**What to work on**
Extract every line of the listing that contains the string "acciaccatura".

**Input**
····················
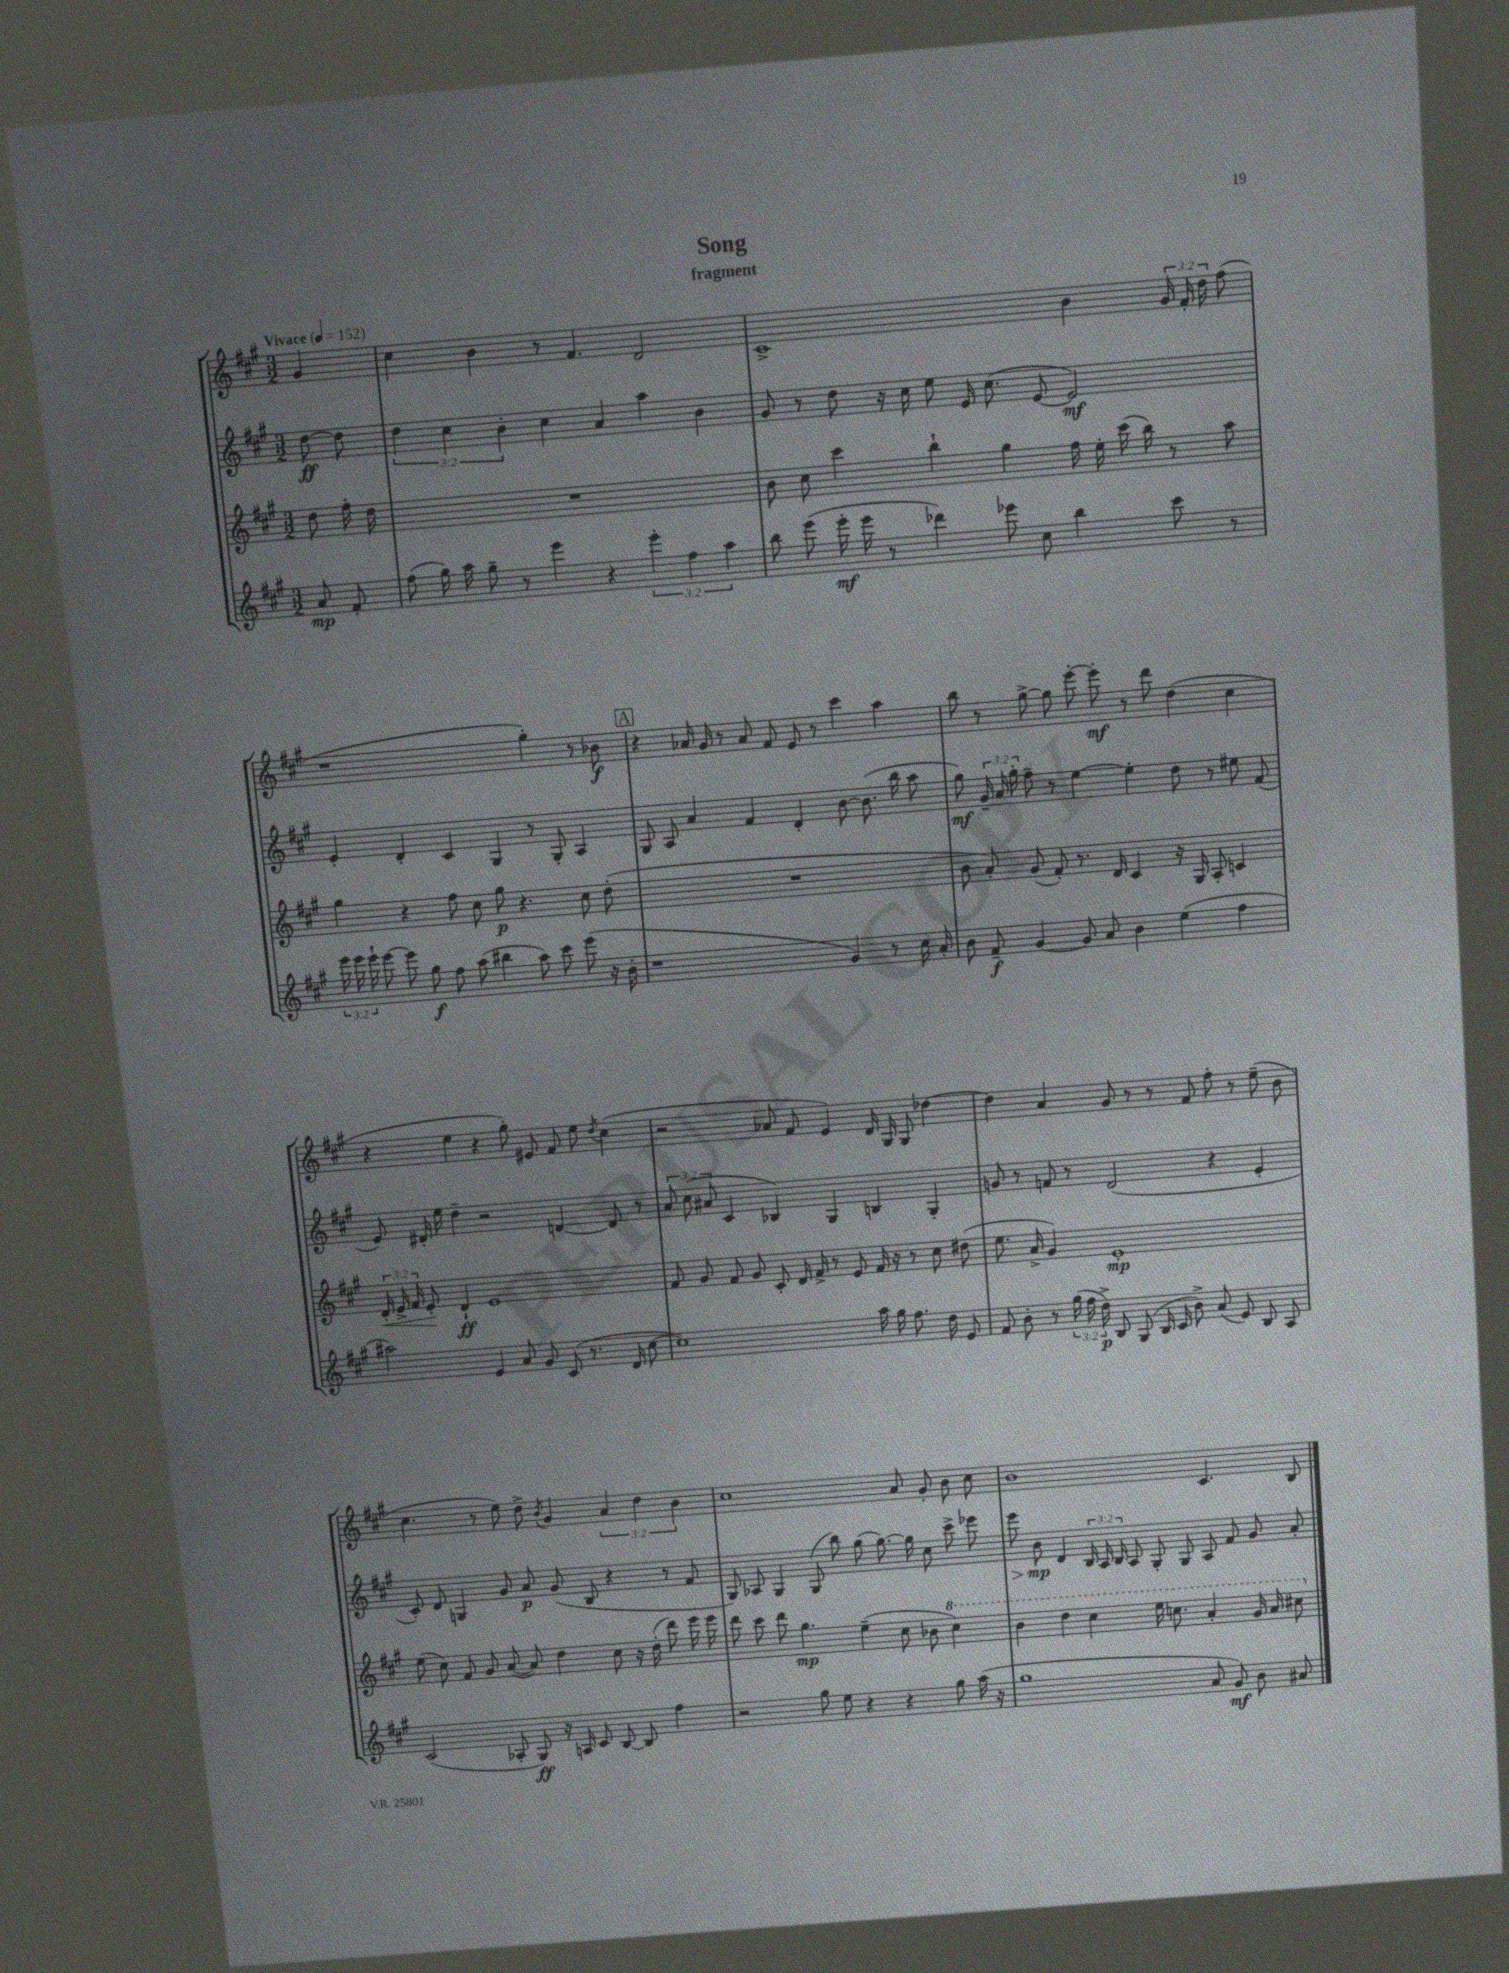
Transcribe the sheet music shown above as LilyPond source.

\header { title = "Song" subtitle = "fragment" }
<<
\new StaffGroup <<
\new Staff = "s0" {
    \clef treble \key a \major \numericTimeSignature \time 3/2 \override Staff.TupletNumber.text = #tuplet-number::calc-fraction-text \partial 4 \tempo "Vivace" 4 = 152
    \autoBeamOff gis'4 |
    cis''4 b'4 r8 fis'4. d'2 |
    cis'1-> b'4 \tuplet 3/2 { gis'16 fis'16-. d''16 } fis''8( |
    r1 gis''4-.) r8 bes'8\f |
    \mark \markup { \box "A" } r4 aes'16 gis'16 r8 aes'8 fis'8 e'8 r8 cis'''4 a''4 |
    b''8 r8 gis''8~-> gis''8 e'''8~-. e'''8-.\mf r8 d'''8 d''4( cis''4 |
    r4 e''4 r4 gis''8-.) eis'8 fis'8 e''8 \acciaccatura { d''8 } cis''4( |
    r2 aes'8 fis'8 e'4) d'16 gis16 gis8 des''4~ |
    des''4 a'4 gis'8 r8 r8 fis'8 fis''8-. r8 e''8--( b'8 |
    cis''4. r8 e''8) d''8-> \acciaccatura { b'8 } gis'4 \tuplet 3/2 { a'4 d''4 b'4 } |
    cis''1 a'8 gis'8-. b'8 cis''8 |
    b'1 cis'4. b8 \bar "|." |
}
\new Staff = "s1" {
    \clef treble \key a \major \numericTimeSignature \time 3/2 \override Staff.TupletNumber.text = #tuplet-number::calc-fraction-text \partial 4
    \autoBeamOff d''8~\ff d''8 |
    \tuplet 3/2 { d''4 cis''4 b'4-. } cis''4 a'4 a''4 b'4 |
    gis'8 r8 d''8 r16 cis''16 e''8 e'16 cis''8.( e'8~ e'2\mf) |
    e'4-. d'4-. cis'4 gis4 r8 gis8-. a4 |
    \mark \markup { \box "A" } gis8 a8 a'4 fis'4 d'4-. b'8~ b'8.( b''16 a''8 |
    gis''8\mf) \tuplet 3/2 { gis'16-- a'16 gis''16-. } fis''8-- r8 e''4~ e''4-. d''8 r8 eis''8 fis'8( |
    e'8) dis'16-. e''16 d''4-- r2 d'4~ d'8 r8 |
    \tuplet 3/2 { a'8 cis''8( ais'8 } cis'4 bes4) gis4 b4 gis4-. |
    g'8 r8 f'8 r8 d'2( r4 e'4-. |
    cis'8-.) d'8 g4 gis'8 a'8\p gis'8( b8 r4 r8 fis'8 |
    gis8) aes8 gis4 gis8( b''8) gis''8( gis''8.~) gis''16 cis''8 cis'''8-> ees'''8 |
    e'''8\> b'8\mp\! d'4 \tuplet 3/2 { b16 a16 b16 } a8 gis8-. gis8 a8 fis'8 gis'8 a'8-. \bar "|." |
}
\new Staff = "s2" {
    \clef treble \key a \major \numericTimeSignature \time 3/2 \override Staff.TupletNumber.text = #tuplet-number::calc-fraction-text \partial 4
    \autoBeamOff d''8 fis''16-. d''16 |
    R1. |
    b'8 cis''8 cis'''4 b''4-! gis''4 fis''16 e''16-. cis'''16( b''16) r8 a''8 |
    gis''4 r4 fis''8 cis''8 gis''8\p r4. cis''8 d''8-.( |
    \mark \markup { \box "A" } R1. |
    b'8 a'8-.) gis'8( fis'8-.) r8. d'16 cis'4 r16 gis16 a8-. c'4 |
    \tuplet 3/2 { d'16-.\< e'16-> fis'16 } e'8-.\! d'4-!\ff e'1 |
    fis'8 gis'8 fis'8 gis'8 cis'8-. d'16 fis'16-> r8 e'8 fis'16 r16 r8 cis''8 dis''8( |
    e''8. a'16-> gis'4) e'1-.\mp |
    e''8( cis''8) fis'8 gis'8 a'8~( a'8) d''4 cis''8 r16 d''16-.( d'''8) e'''16 e'''16 |
    d'''8 cis'''8 d'''8 gis''4.\mp e''4--( cis''8 bes'8 \ottava #1 cis'''4) |
    b''4 d'''4 cis'''4 e'''16 c'''8. a''4-. gis''16 a''16 cis'''8 \ottava #0 \bar "|." |
}
\new Staff = "s3" {
    \clef treble \key a \major \numericTimeSignature \time 3/2 \override Staff.TupletNumber.text = #tuplet-number::calc-fraction-text \partial 4
    \autoBeamOff a'8\mp fis'8-. |
    fis''8( gis''16) a''16 gis''8-- r8 e'''4 r4 \tuplet 3/2 { e'''4-. fis''4 a''4 } |
    b''8 e'''8( e'''16-.\mf e'''16 r8 des'''4) ees'''8 cis''8 b''4 cis'''8 r8 |
    \tuplet 3/2 { e'''16 e'''16 e'''16-! } e'''8~ e'''8 gis''8\f fis''8 a''8( bis''4 a''8) cis'''8 e'''8( r16 b'16-. |
    \mark \markup { \box "A" } r1 gis'4) r8 cis''16 a'16-. |
    b'8 fis'8--\f gis'4~ gis'8 a'8 b'4 e''4( fis''4 |
    ais''2) e'4 a'8 gis'8 cis'8( r8. d'16 cis''8~ |
    cis''1) a''16 gis''16 fis''8. d''16 e'8 |
    fis'8 b'8-. r8 \tuplet 3/2 { gis''16( fis''16 d''16->\p) } b8 gis8( b16 cis'16 b'8->) a'8( e'8) b8 a8 |
    cis'2( aes8-. gis8\ff) r16 a16 cis'8 b8~ b8 fis''4 |
    r2 gis''8 e''8 r4 r4 gis''8 a''16( r16 |
    gis''1 a'8 gis'8\mf) b'8 ais'8 \bar "|." |
}
>>
>>
\layout { \context { \Score \remove "Bar_number_engraver" } }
····················
**Response for this exercise**
    r4 e''4 r4 gis''8-.) eis'8 fis'8 e''8 \acciaccatura { d''8 } cis''4( |
    cis''4. r8 e''8) d''8-> \acciaccatura { b'8 } gis'4 \tuplet 3/2 { a'4 d''4 b'4 } |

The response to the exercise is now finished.